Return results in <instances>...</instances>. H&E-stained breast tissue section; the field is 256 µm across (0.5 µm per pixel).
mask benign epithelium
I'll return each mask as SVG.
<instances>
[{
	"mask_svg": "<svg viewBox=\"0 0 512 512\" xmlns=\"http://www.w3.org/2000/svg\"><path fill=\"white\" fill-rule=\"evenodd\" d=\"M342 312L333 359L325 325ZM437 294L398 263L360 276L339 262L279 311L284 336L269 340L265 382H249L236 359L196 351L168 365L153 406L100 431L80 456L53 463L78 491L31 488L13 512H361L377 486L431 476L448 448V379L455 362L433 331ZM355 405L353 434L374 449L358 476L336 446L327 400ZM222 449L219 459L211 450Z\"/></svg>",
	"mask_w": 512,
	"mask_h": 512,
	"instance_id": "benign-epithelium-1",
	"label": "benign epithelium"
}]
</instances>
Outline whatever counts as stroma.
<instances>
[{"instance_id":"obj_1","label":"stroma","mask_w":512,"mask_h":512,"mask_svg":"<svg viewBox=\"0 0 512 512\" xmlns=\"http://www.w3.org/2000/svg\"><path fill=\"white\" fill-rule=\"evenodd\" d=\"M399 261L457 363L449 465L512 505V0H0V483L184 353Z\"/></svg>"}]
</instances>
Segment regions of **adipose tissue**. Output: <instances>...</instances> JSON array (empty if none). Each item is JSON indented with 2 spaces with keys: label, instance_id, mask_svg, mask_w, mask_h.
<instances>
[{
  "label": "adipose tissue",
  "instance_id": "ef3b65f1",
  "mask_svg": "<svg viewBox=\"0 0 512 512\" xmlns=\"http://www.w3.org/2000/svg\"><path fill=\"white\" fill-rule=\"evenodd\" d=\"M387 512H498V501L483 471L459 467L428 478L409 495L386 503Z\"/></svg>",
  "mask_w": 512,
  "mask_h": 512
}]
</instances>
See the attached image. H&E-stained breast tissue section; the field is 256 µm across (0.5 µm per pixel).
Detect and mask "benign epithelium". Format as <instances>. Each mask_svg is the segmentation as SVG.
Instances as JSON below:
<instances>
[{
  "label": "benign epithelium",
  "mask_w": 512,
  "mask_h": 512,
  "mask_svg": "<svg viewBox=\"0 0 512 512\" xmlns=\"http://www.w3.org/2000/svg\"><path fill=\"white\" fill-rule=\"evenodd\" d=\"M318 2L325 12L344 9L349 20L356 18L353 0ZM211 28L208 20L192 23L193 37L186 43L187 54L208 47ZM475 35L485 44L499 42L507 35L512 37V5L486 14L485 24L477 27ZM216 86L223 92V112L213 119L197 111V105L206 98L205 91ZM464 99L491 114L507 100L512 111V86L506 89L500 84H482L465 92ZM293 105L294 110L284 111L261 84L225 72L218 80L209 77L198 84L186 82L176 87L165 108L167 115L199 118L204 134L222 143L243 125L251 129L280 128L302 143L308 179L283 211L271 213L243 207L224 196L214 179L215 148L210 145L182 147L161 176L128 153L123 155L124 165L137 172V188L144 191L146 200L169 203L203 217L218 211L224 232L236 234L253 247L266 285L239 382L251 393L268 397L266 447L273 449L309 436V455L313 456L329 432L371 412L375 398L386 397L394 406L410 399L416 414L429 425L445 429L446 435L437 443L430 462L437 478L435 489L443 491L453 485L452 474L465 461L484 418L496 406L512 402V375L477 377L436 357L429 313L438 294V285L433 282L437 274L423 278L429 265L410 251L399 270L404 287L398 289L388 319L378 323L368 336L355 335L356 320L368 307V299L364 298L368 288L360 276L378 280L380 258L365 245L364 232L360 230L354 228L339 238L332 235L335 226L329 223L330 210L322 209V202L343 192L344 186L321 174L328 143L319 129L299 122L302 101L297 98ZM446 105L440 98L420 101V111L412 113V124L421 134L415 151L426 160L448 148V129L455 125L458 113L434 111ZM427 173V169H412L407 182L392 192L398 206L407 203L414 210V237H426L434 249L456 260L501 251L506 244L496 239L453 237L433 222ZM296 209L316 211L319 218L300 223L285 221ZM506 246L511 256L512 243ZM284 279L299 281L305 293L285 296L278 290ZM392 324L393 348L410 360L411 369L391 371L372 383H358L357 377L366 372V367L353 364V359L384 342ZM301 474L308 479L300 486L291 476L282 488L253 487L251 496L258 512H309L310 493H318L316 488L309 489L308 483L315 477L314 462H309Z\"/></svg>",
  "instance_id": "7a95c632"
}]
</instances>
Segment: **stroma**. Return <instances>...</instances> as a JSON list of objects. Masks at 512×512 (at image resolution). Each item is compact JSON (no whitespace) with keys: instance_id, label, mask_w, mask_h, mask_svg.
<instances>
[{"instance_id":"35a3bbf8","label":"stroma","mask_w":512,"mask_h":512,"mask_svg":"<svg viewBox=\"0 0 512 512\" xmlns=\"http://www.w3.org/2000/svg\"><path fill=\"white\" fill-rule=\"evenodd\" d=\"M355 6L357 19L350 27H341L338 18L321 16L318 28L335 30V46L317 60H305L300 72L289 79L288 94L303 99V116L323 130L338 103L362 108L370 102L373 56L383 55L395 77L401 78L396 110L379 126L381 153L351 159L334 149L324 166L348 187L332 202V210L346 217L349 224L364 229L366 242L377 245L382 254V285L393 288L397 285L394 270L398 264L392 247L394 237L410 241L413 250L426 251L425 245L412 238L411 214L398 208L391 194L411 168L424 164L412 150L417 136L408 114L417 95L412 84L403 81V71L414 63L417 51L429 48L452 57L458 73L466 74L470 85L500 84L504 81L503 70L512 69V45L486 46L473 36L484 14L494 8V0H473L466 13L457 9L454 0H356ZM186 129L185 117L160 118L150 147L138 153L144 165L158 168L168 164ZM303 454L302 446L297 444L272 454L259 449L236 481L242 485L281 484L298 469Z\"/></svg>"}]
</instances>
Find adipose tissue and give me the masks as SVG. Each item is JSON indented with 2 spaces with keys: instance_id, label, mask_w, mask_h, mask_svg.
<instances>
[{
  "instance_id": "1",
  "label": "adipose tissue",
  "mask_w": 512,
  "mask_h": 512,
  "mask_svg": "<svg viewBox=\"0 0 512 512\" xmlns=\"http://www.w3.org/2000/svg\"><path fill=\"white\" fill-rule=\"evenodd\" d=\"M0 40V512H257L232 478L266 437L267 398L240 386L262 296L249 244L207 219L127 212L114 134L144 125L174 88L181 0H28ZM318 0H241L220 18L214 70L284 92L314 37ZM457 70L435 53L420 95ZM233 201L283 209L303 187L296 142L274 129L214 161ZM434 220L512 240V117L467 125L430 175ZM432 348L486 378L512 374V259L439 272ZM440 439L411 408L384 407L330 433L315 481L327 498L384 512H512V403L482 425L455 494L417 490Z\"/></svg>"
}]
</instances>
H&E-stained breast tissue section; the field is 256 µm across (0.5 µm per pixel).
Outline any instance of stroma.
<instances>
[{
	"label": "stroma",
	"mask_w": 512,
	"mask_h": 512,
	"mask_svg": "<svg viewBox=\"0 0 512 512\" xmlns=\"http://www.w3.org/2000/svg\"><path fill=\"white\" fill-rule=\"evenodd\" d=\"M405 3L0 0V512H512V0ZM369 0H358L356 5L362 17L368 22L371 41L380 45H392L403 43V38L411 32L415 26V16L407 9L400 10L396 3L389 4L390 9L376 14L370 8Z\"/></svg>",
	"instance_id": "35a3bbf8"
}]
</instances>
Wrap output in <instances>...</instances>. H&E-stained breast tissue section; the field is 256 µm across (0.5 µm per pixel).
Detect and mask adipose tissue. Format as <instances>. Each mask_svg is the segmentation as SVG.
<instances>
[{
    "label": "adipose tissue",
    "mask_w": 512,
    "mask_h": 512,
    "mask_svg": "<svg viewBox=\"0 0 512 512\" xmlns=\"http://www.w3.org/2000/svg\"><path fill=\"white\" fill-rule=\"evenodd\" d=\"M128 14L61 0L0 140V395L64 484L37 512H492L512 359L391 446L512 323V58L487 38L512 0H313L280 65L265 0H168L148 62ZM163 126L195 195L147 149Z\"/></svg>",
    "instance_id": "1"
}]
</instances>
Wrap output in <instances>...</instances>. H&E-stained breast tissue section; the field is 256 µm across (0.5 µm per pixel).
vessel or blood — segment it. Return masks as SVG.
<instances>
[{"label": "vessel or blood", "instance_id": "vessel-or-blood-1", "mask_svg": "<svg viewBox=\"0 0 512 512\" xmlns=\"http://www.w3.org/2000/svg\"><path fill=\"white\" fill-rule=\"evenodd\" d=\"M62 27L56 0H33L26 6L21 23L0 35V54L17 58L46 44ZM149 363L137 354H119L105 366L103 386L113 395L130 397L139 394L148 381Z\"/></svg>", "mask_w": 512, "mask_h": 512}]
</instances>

■ Work instructions ■
Determine how many lines include the word "pixel" and report that number by itself.

■ Problem solution ■
5